DATA SECTION ::
----

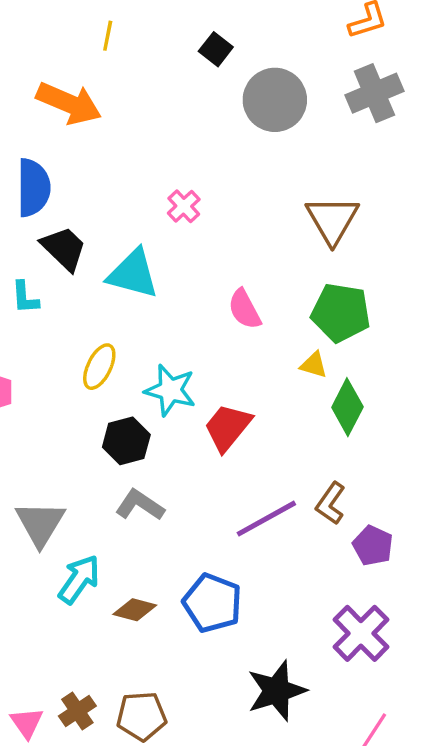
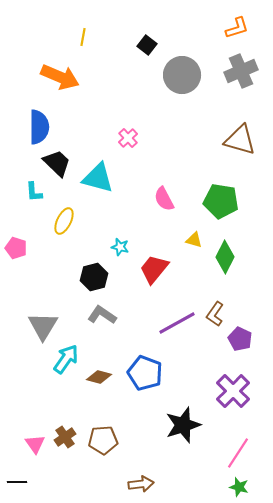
brown triangle: (332, 220) -> (240, 140), moved, turned -44
yellow triangle: (314, 365) -> (194, 240), moved
yellow ellipse: (99, 367) -> (64, 221), moved
cyan star: (170, 390) -> (120, 247), size x0.6

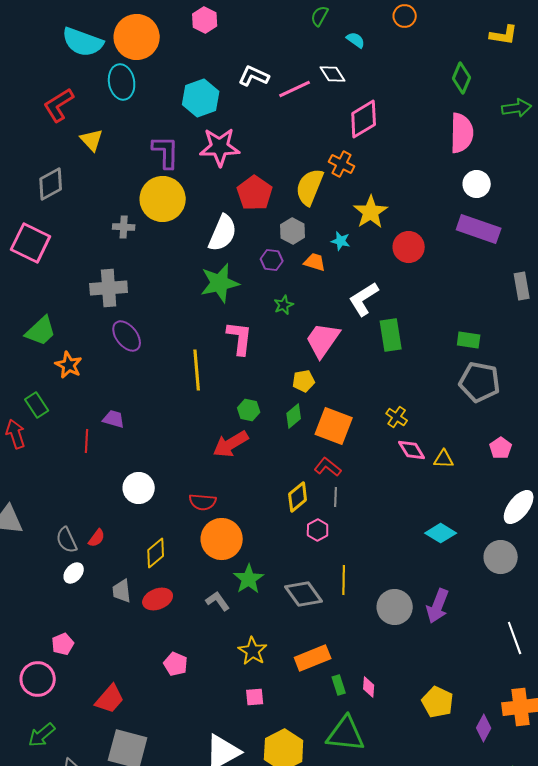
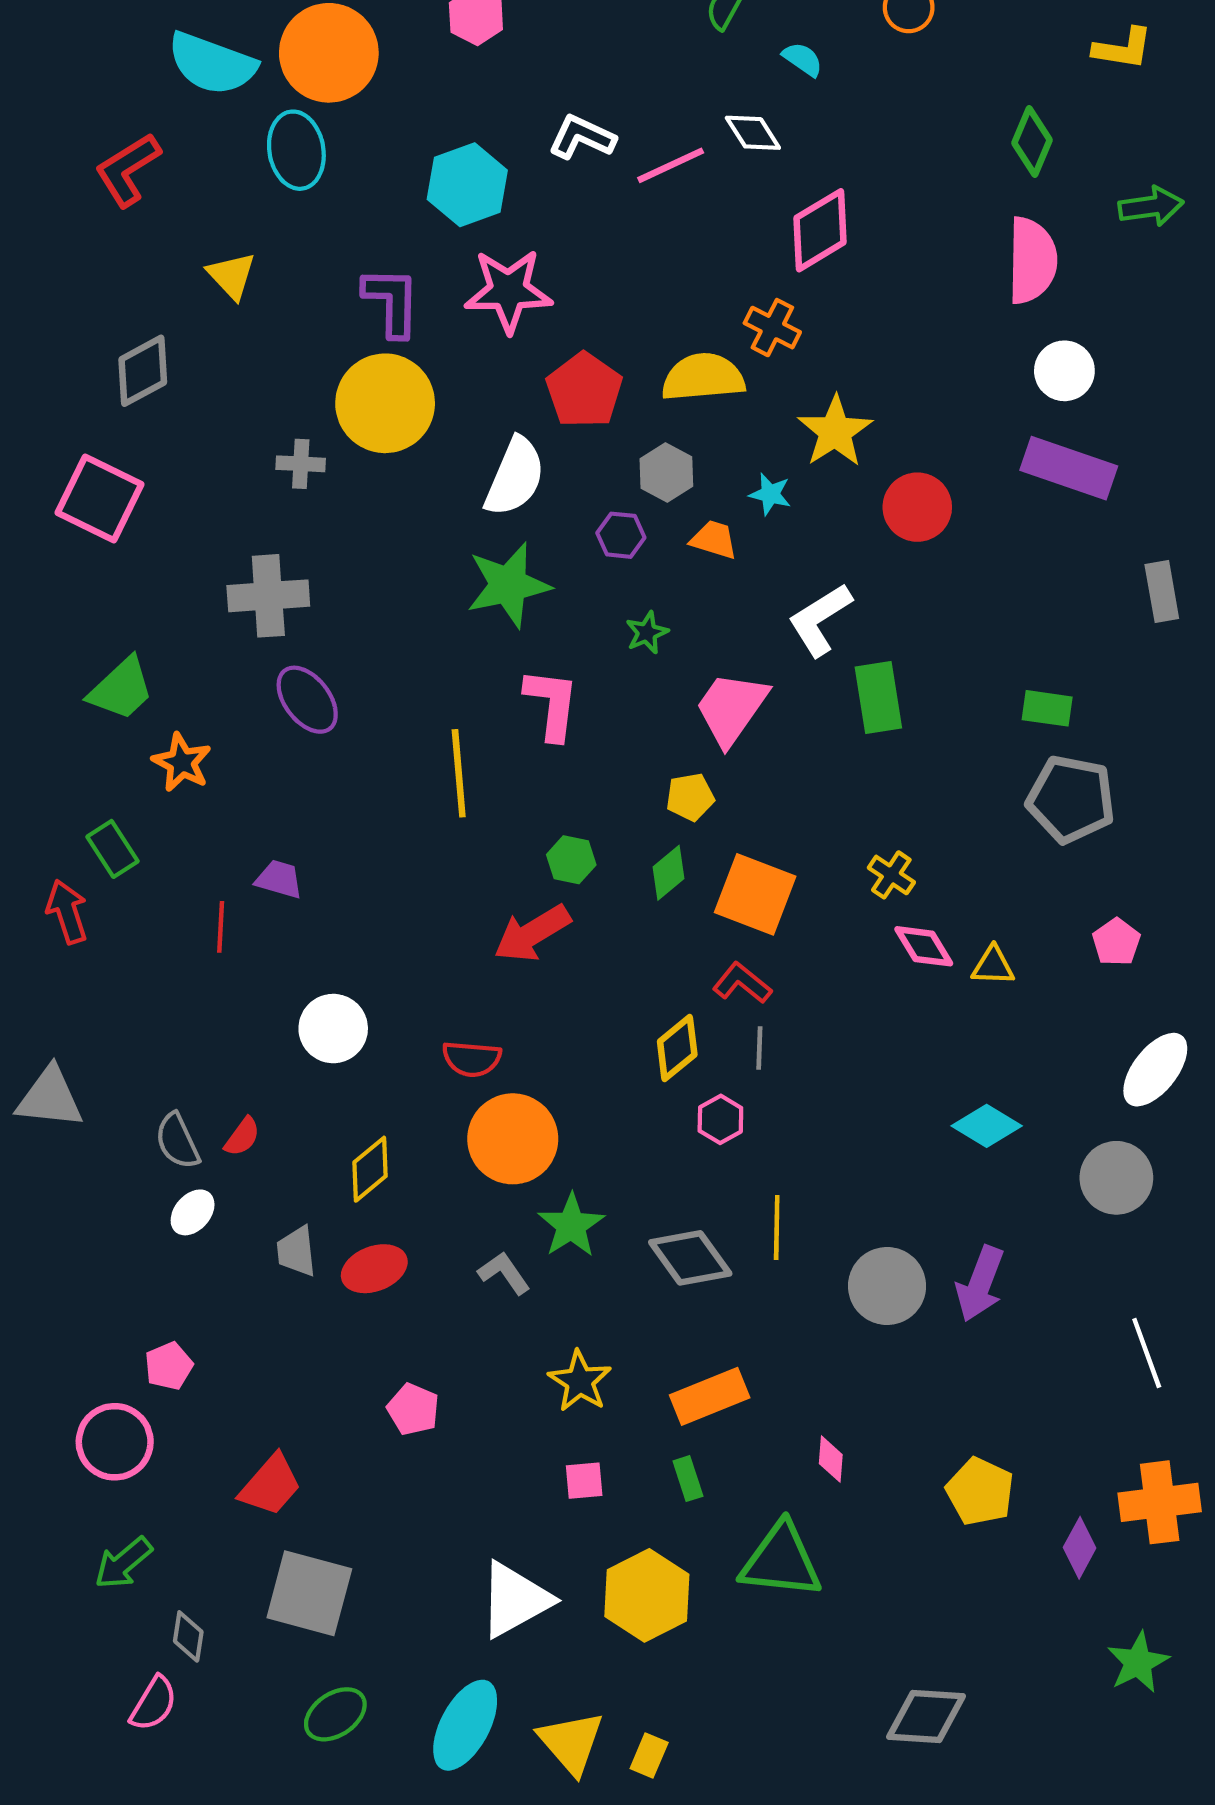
red L-shape: (59, 105) -> (128, 170), moved
yellow semicircle: (310, 187) -> (703, 377), turned 63
green rectangle: (339, 685) -> (688, 1479), moved

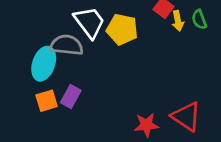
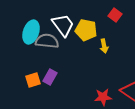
yellow arrow: (178, 21) -> (104, 46), moved
cyan ellipse: (44, 64) -> (31, 32), moved

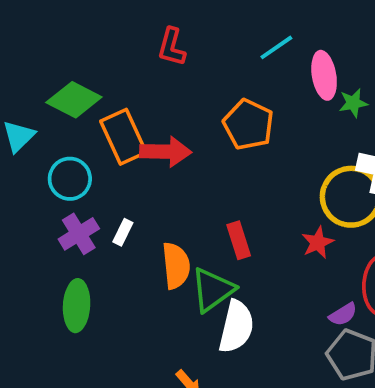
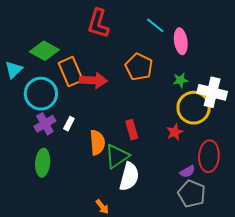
red L-shape: (172, 47) -> (98, 23), size x1.4
cyan line: (276, 47) -> (155, 25), turned 72
green star: (353, 103) -> (180, 80), moved
cyan circle: (70, 179) -> (41, 94), size x1.4

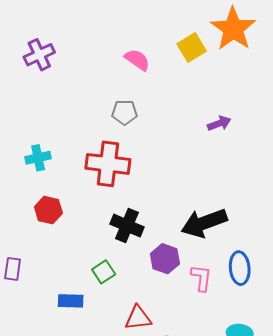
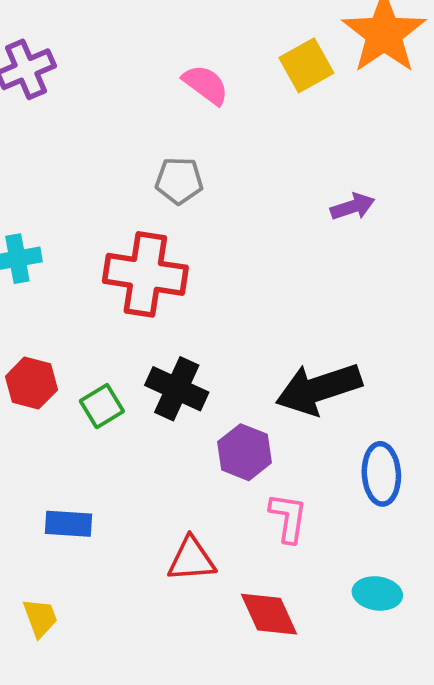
red hexagon: (48, 210) -> (31, 383), moved
green square: (104, 272) -> (102, 406), moved
pink L-shape: (201, 278) -> (288, 518), moved

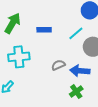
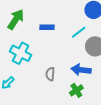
cyan cross: (19, 57) -> (21, 53), turned 30
gray semicircle: (58, 65) -> (50, 74), moved, turned -64

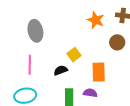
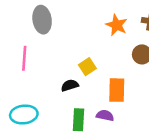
gray ellipse: (35, 31) -> (42, 20), moved
pink line: (30, 65) -> (24, 58), moved

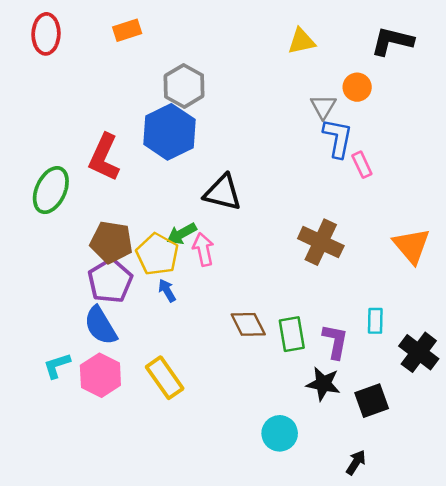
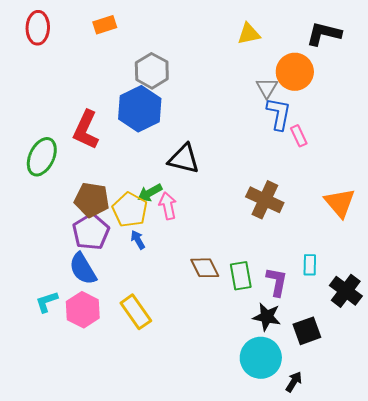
orange circle: (357, 87) -> (295, 72), size x1.6
cyan circle: (280, 433) -> (261, 358), moved, size x1.4

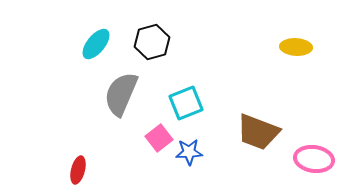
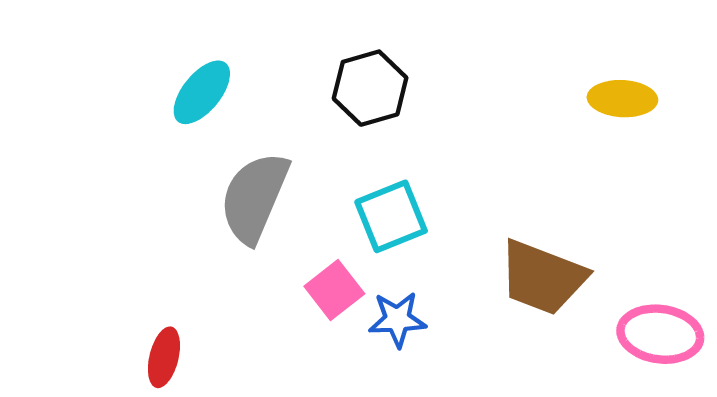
black hexagon: (152, 42) -> (370, 88), moved

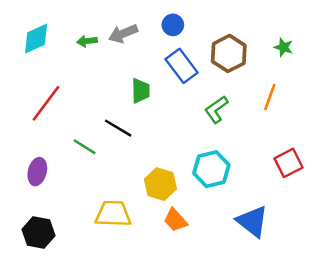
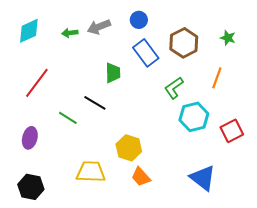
cyan hexagon: (211, 169) -> (194, 117), moved

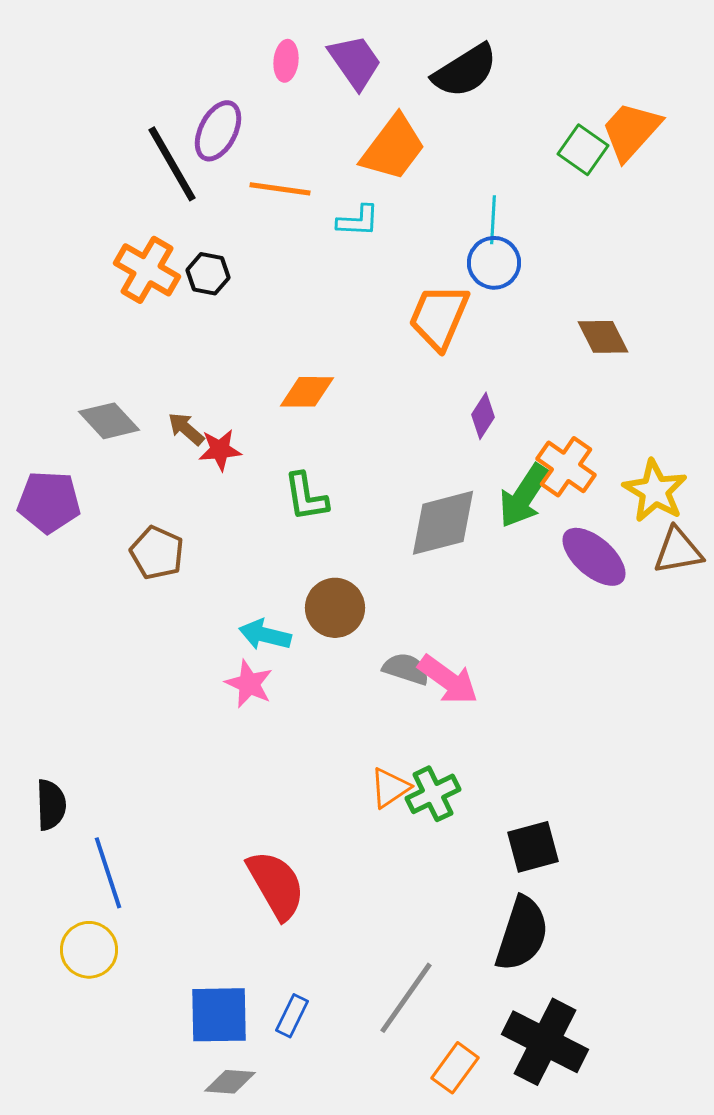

----

With the pictures removed, print only the lines starting at the line that has "green rectangle: (339, 685)" and ending at the line that has "cyan circle: (280, 433)", both ends included, exactly as they stand above.

ANSWER FOR THIS EXERCISE ::
green rectangle: (339, 685) -> (688, 1479), moved

yellow arrow: (178, 21) -> (104, 46), moved
cyan ellipse: (44, 64) -> (31, 32), moved

red L-shape: (172, 47) -> (98, 23), size x1.4
cyan line: (276, 47) -> (155, 25), turned 72
green star: (353, 103) -> (180, 80), moved
cyan circle: (70, 179) -> (41, 94), size x1.4

red hexagon: (48, 210) -> (31, 383), moved
green square: (104, 272) -> (102, 406), moved
pink L-shape: (201, 278) -> (288, 518), moved

cyan cross: (19, 57) -> (21, 53), turned 30
gray semicircle: (58, 65) -> (50, 74), moved, turned -64

gray ellipse: (35, 31) -> (42, 20), moved
pink line: (30, 65) -> (24, 58), moved

orange circle: (357, 87) -> (295, 72), size x1.6
cyan circle: (280, 433) -> (261, 358), moved, size x1.4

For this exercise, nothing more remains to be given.